WHAT NEEDS TO BE DONE
If a line below contains the word "pink", count it. Please give the total and nothing else.

##########

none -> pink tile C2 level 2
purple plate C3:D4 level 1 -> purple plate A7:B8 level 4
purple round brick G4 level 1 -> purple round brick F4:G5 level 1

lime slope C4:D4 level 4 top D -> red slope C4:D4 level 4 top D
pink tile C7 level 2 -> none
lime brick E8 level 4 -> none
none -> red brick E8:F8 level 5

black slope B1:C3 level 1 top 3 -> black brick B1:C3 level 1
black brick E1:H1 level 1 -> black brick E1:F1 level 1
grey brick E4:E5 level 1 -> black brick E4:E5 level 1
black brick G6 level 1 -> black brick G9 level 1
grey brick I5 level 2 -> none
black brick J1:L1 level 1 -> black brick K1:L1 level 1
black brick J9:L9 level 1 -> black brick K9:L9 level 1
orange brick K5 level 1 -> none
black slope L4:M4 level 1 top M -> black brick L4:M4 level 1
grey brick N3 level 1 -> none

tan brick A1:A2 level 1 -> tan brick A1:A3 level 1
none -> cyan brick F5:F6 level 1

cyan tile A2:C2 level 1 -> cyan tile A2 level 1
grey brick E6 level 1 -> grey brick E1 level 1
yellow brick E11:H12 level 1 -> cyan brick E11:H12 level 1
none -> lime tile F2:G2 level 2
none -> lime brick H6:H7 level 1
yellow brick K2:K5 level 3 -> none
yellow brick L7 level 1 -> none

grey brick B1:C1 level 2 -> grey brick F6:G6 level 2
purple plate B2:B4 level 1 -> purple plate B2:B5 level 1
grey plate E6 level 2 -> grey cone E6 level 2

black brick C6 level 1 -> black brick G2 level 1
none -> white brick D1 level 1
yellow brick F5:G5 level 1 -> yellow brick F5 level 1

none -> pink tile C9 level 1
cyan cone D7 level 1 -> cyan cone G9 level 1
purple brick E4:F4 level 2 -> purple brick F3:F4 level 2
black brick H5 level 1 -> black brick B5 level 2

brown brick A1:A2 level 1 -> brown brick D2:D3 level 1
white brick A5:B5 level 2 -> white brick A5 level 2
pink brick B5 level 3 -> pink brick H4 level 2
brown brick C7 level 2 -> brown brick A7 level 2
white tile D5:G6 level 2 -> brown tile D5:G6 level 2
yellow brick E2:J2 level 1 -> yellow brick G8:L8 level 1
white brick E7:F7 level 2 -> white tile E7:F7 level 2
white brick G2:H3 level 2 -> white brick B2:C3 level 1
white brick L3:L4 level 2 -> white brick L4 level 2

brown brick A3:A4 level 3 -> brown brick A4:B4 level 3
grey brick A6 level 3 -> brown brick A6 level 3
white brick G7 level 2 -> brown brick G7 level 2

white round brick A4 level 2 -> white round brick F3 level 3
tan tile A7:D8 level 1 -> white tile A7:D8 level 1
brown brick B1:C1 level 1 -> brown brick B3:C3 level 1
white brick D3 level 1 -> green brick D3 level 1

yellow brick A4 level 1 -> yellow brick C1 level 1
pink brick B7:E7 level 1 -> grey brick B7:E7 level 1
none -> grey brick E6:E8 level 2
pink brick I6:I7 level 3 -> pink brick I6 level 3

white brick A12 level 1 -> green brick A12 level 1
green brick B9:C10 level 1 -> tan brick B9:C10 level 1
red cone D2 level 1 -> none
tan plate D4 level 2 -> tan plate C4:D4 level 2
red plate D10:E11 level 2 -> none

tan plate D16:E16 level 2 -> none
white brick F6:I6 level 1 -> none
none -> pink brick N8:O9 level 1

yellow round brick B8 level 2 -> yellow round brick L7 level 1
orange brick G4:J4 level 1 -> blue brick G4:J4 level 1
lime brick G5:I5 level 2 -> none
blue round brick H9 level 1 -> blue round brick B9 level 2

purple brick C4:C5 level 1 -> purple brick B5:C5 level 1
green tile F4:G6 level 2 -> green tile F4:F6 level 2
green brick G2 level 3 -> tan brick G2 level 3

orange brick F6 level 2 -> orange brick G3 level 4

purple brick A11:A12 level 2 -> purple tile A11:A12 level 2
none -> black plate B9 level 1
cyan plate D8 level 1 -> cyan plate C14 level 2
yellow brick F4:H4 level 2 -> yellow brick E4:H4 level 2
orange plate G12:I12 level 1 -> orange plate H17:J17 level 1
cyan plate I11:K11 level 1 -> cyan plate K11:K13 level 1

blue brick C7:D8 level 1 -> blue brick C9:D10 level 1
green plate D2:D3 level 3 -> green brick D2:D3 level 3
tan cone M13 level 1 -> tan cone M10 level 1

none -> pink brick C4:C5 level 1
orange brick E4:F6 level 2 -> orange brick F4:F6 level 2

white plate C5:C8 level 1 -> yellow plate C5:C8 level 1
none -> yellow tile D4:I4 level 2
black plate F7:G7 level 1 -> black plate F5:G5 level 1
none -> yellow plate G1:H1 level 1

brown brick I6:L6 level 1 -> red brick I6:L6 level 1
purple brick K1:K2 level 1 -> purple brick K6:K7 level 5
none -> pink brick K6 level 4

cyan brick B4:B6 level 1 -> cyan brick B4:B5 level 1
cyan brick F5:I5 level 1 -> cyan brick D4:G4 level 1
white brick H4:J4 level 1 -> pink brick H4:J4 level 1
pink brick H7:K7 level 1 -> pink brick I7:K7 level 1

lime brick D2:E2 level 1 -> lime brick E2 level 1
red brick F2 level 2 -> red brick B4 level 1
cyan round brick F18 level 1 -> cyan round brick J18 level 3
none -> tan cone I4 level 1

##########

ANSWER SECTION
11